• **WHAT TO DO**
Transcribe the records that follow. Keep every word exactly, and drop the pictures.

EXCERPTED DATA START

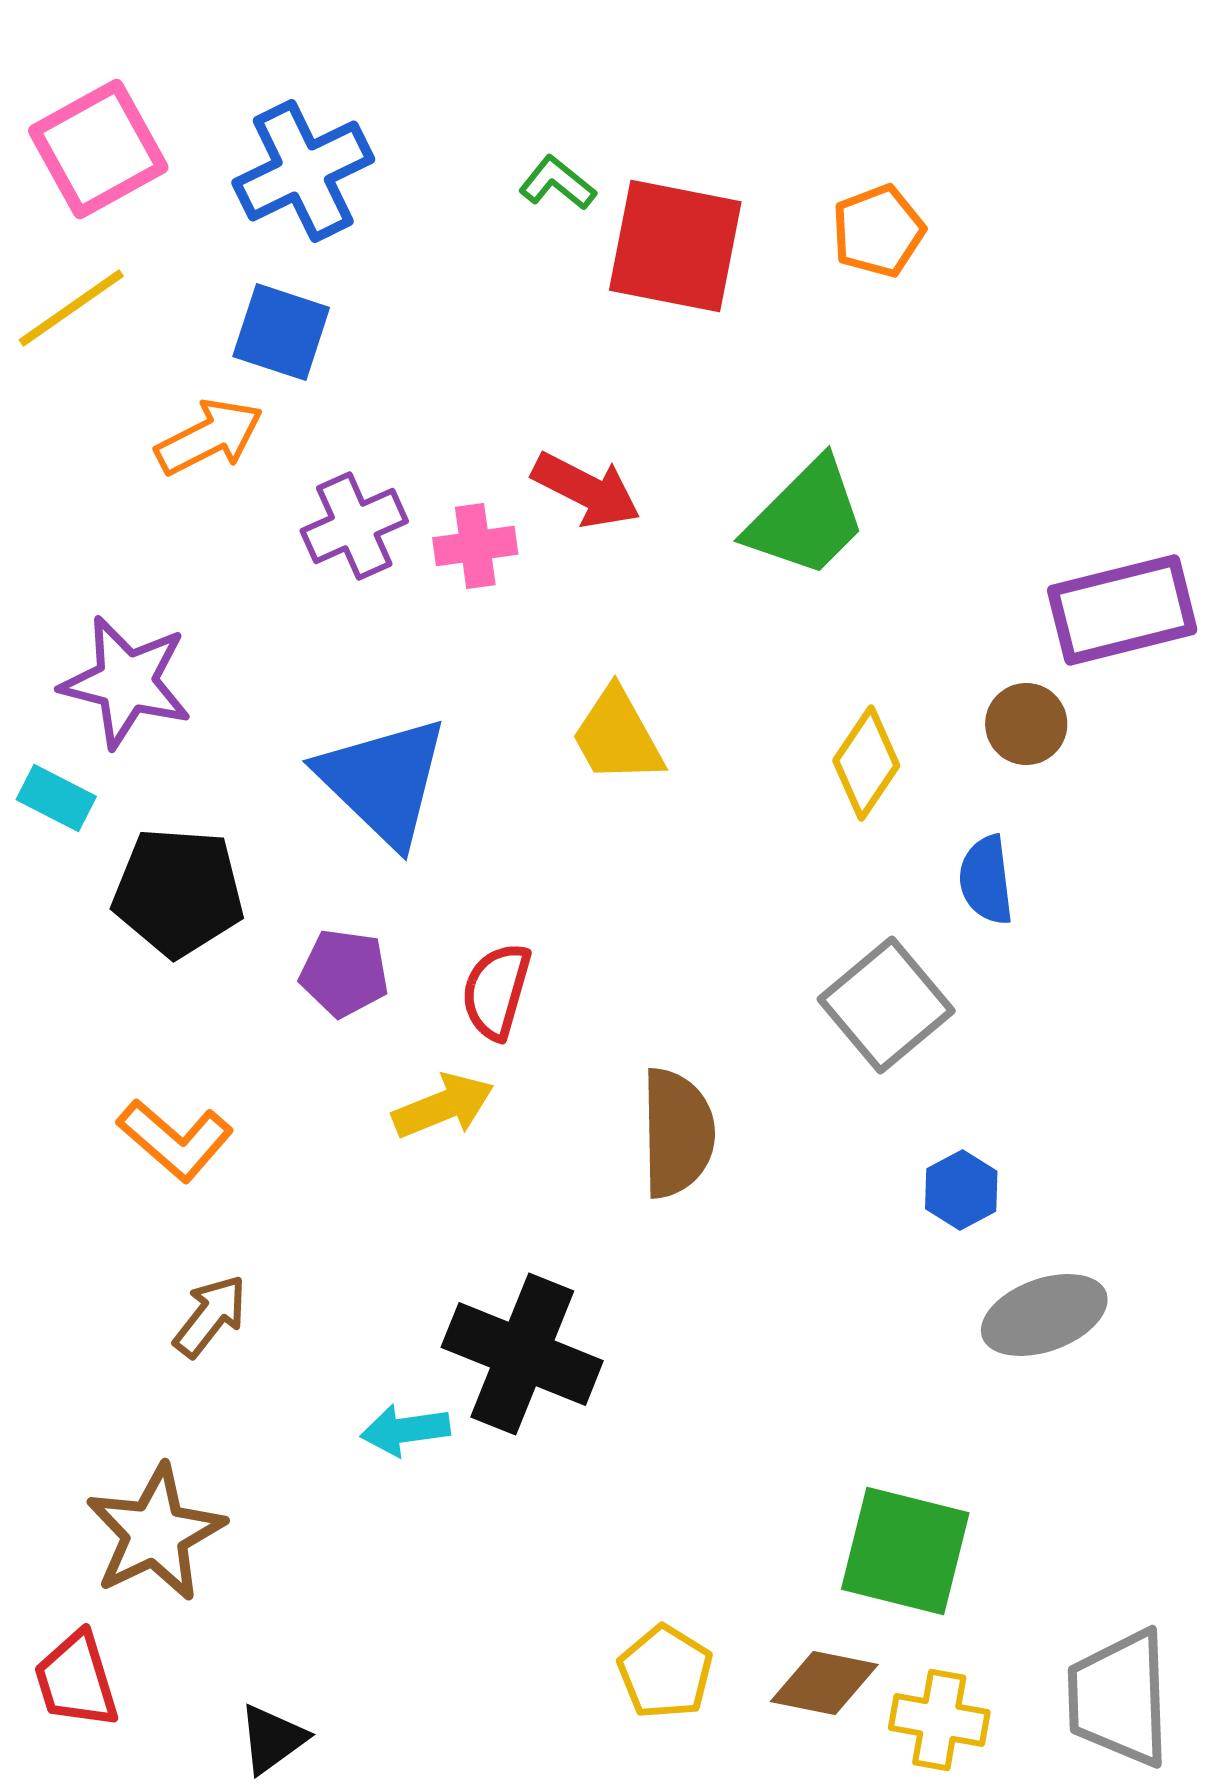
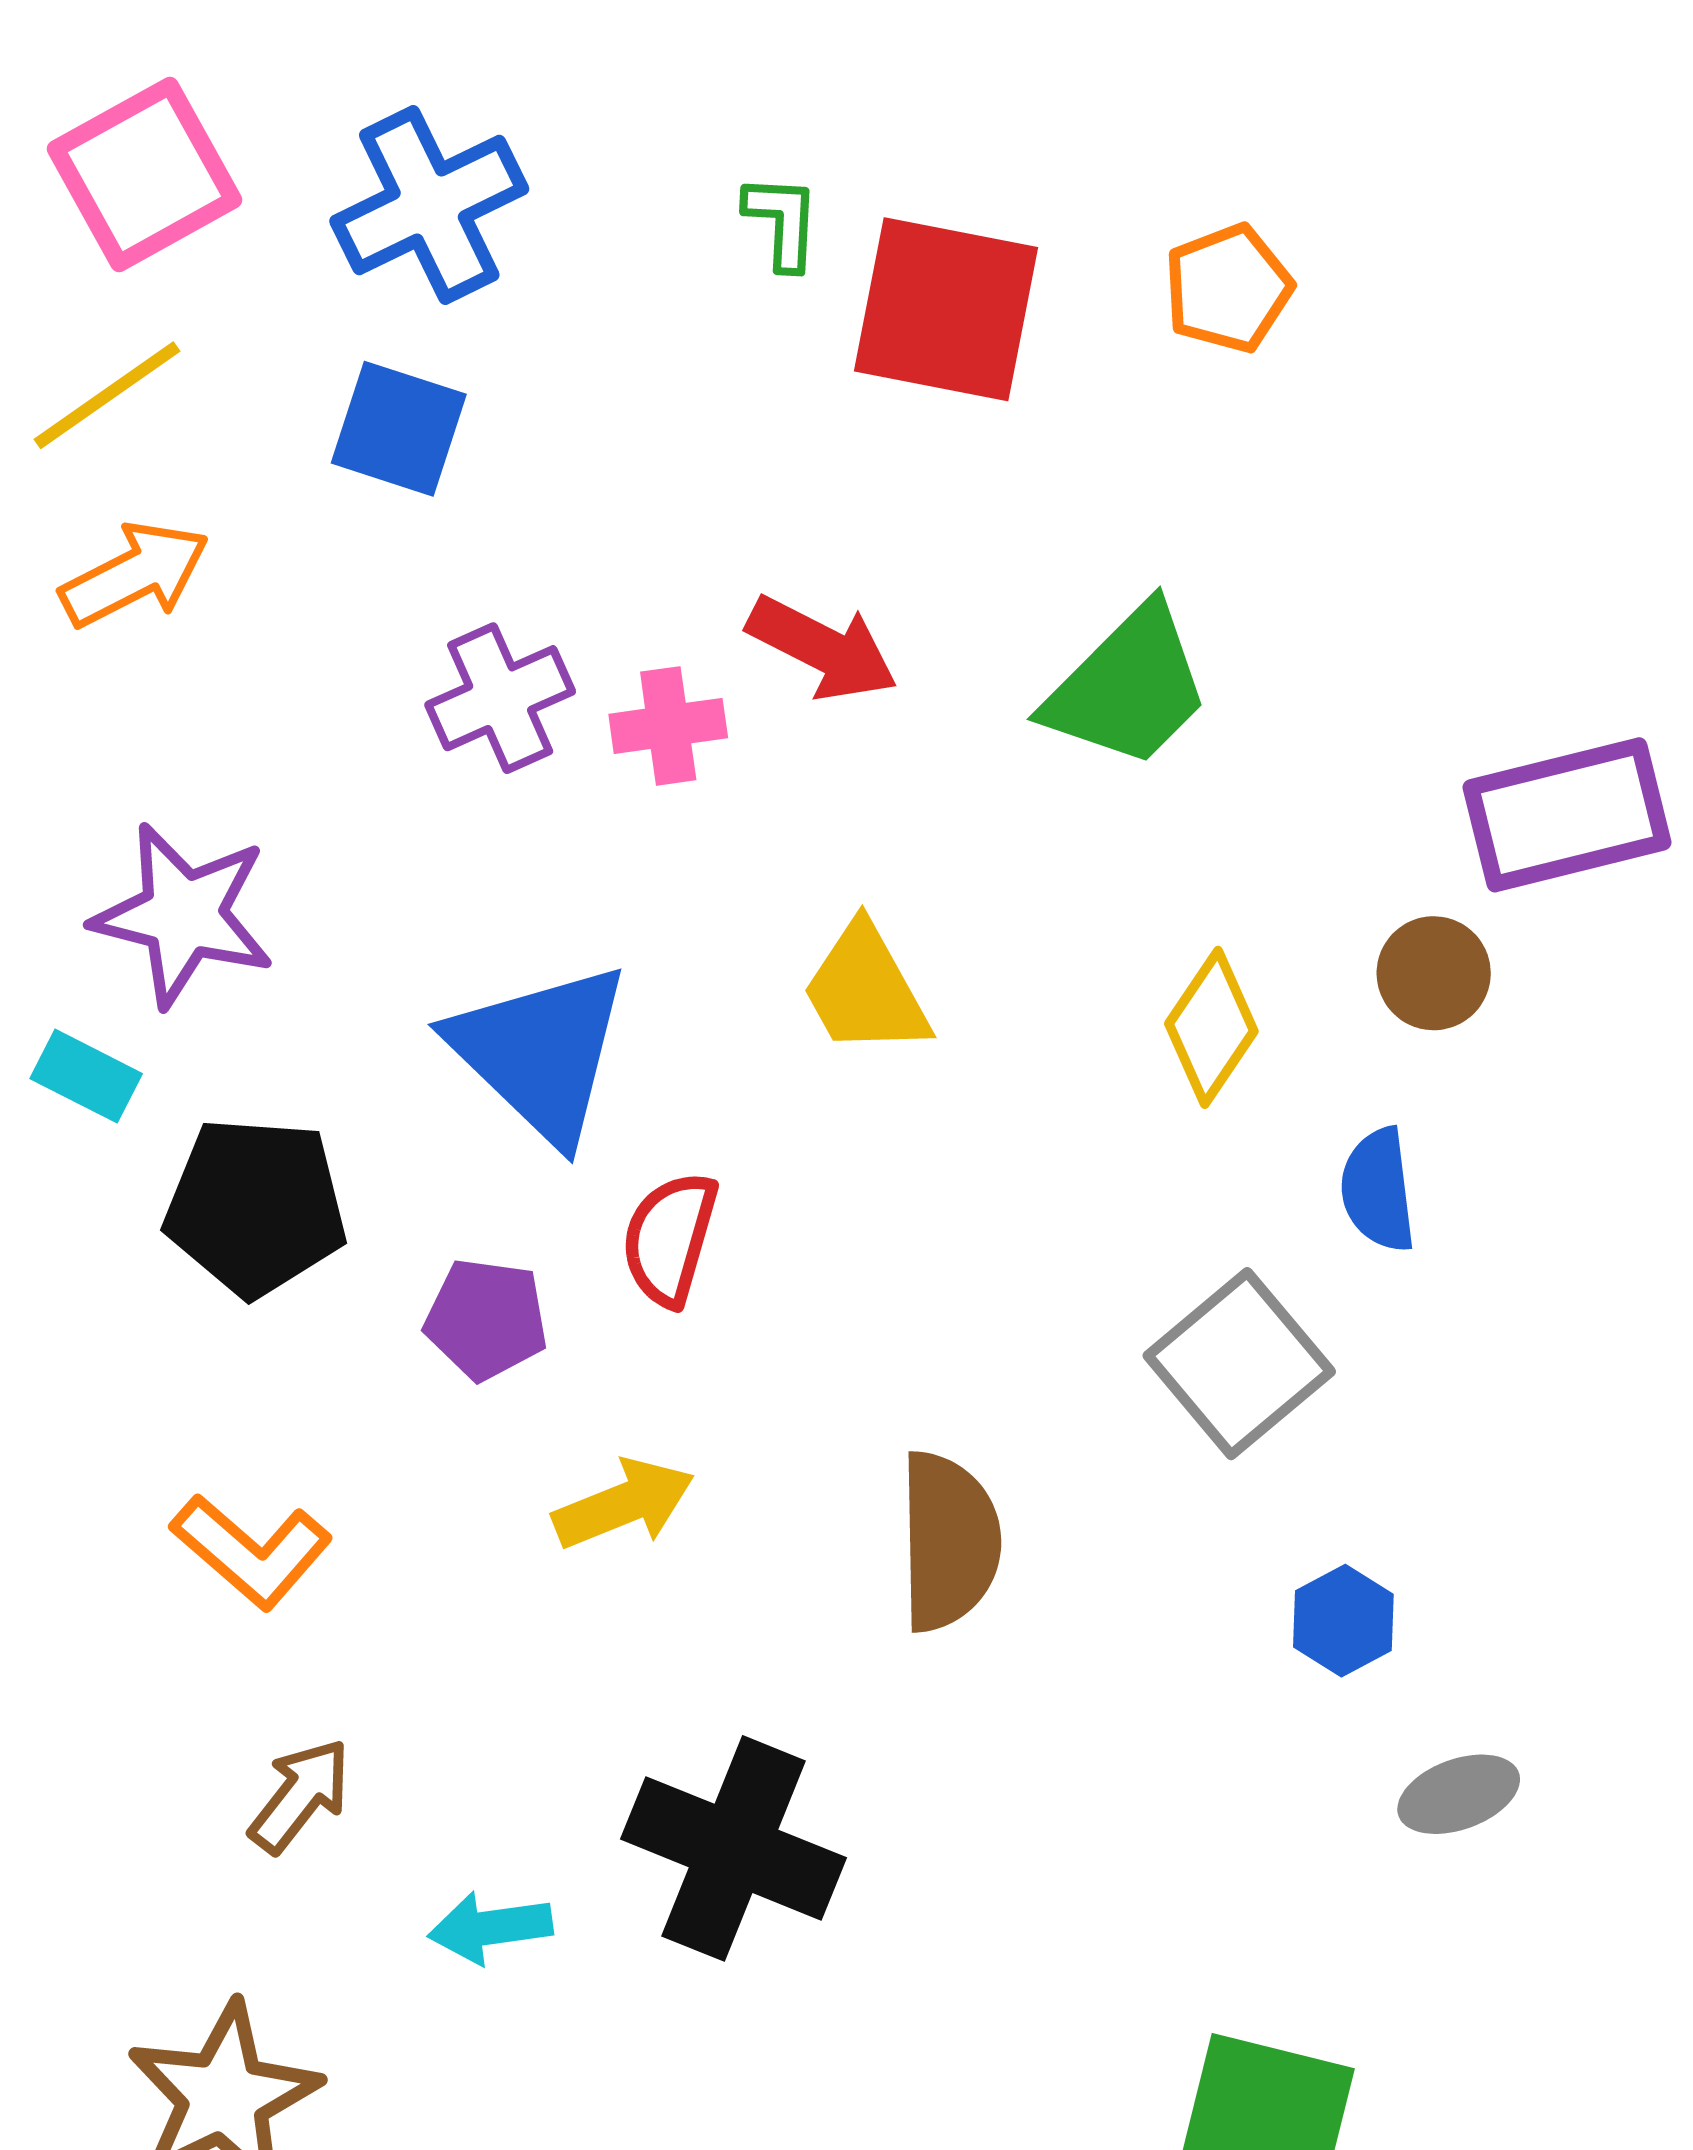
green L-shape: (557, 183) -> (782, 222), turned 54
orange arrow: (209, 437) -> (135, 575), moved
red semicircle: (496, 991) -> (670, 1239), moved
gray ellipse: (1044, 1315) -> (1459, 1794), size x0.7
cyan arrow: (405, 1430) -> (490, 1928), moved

EXCERPTED DATA END

• **TASK RESULT**
green L-shape: (557, 183) -> (782, 222), turned 54
orange arrow: (209, 437) -> (135, 575), moved
red semicircle: (496, 991) -> (670, 1239), moved
gray ellipse: (1044, 1315) -> (1459, 1794), size x0.7
cyan arrow: (405, 1430) -> (490, 1928), moved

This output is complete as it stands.